## TASK REQUIREMENTS
Could you please reproduce the entries exactly, leaving out any pictures?

■ ■ ■ ■

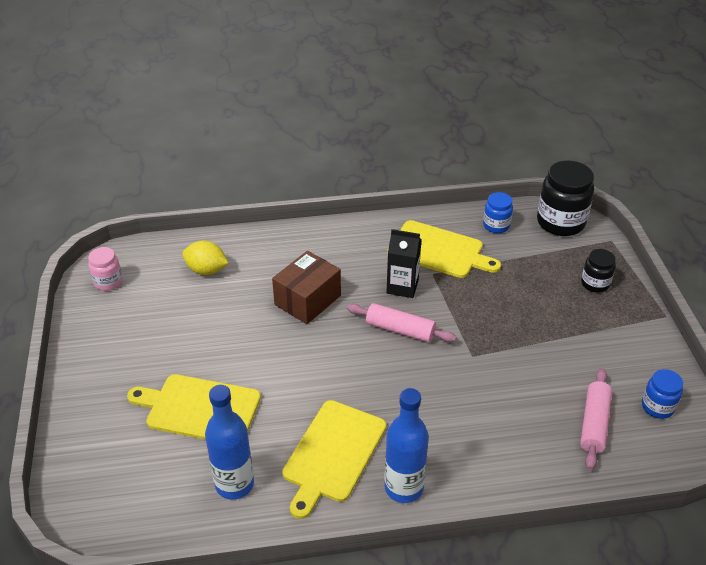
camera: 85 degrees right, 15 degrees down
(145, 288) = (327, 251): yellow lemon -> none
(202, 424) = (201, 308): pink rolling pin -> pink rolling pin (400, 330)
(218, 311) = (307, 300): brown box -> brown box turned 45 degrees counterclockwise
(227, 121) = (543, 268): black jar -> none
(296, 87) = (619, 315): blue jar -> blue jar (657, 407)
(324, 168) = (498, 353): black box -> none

■ ■ ■ ■

## SOLUTION TO THIS TASK
camera: 85 degrees right, 15 degrees down
(145, 288) = (327, 251): yellow lemon -> none
(202, 424) = (201, 308): pink rolling pin -> pink rolling pin (400, 330)
(218, 311) = (307, 300): brown box -> brown box turned 45 degrees counterclockwise
(227, 121) = (543, 268): black jar -> none
(296, 87) = (619, 315): blue jar -> blue jar (657, 407)
(324, 168) = (498, 353): black box -> none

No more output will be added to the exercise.